- _STORED DATA_:
━━━━━━━━

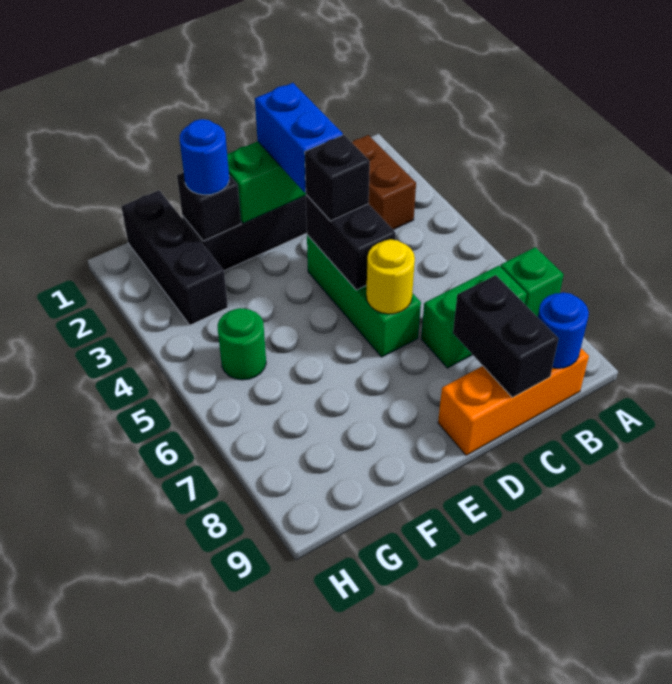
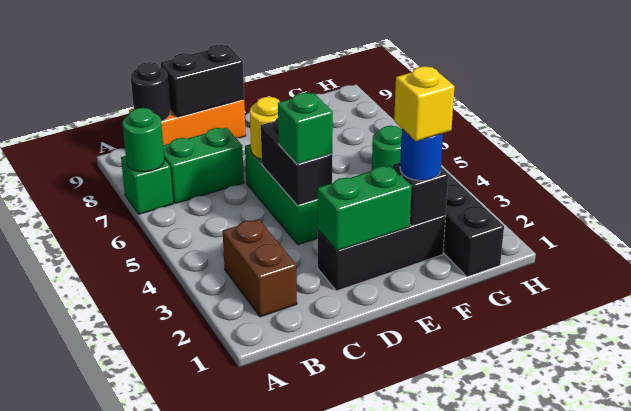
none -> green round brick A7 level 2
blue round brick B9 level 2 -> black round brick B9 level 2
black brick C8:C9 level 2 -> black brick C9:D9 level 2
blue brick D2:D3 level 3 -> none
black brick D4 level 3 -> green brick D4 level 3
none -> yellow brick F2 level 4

━━━━━━━━

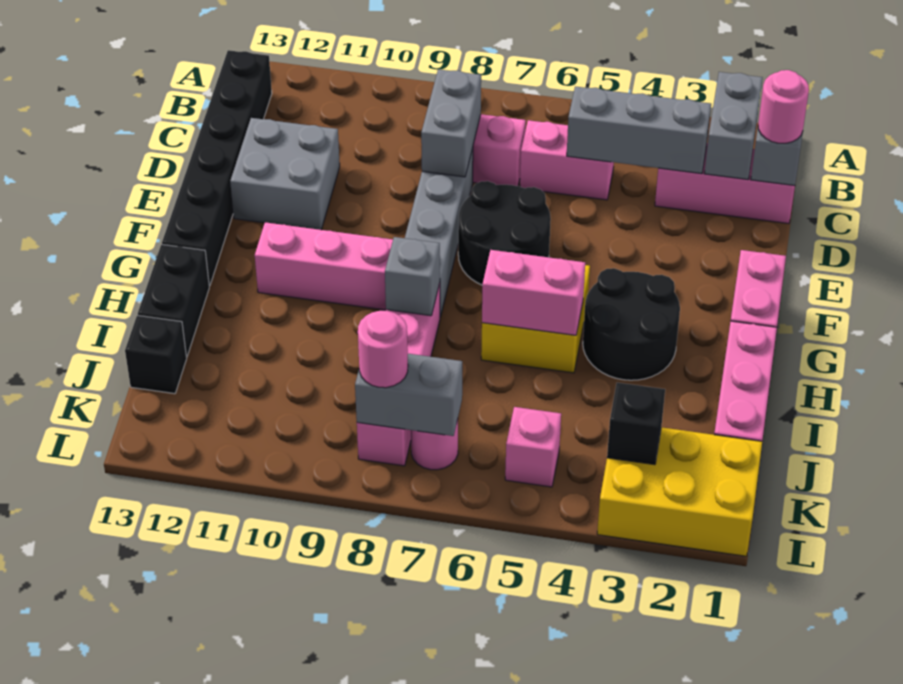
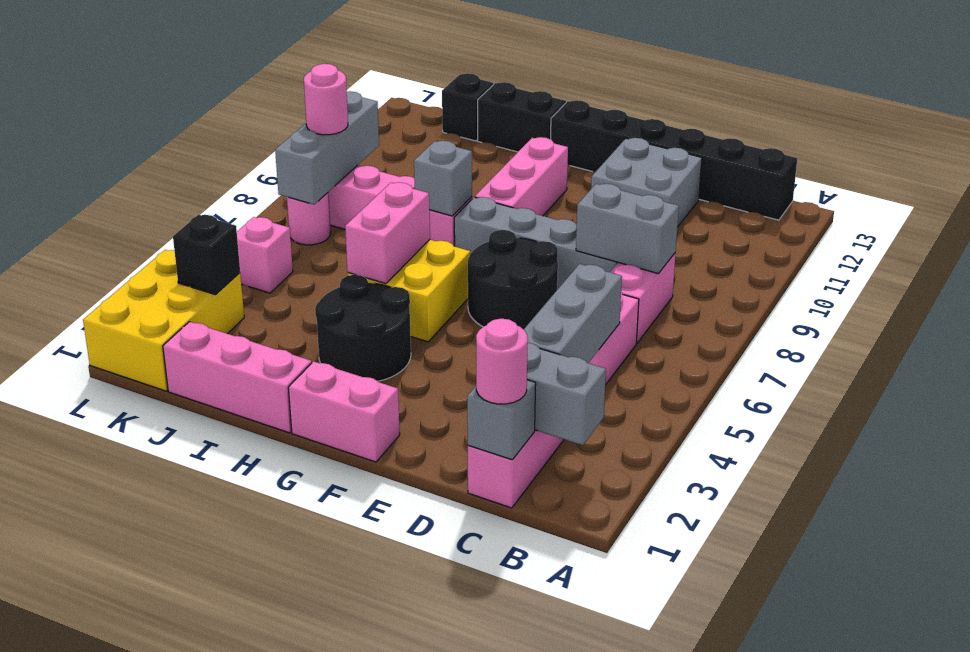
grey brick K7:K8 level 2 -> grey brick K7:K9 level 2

━━━━━━━━

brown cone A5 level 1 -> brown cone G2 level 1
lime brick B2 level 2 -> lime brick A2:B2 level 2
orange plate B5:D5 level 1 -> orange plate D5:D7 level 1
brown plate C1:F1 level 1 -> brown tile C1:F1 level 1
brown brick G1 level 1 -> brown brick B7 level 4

━━━━━━━━

- _EXERCISE INSTRUCTIONS_: Taking the lines above, repeat exactly those from the line that contains "orange plate B5:D5" through the line that contains "brown brick G1", and both of those lines as well. Include nothing else.

- _SOLUTION_:
orange plate B5:D5 level 1 -> orange plate D5:D7 level 1
brown plate C1:F1 level 1 -> brown tile C1:F1 level 1
brown brick G1 level 1 -> brown brick B7 level 4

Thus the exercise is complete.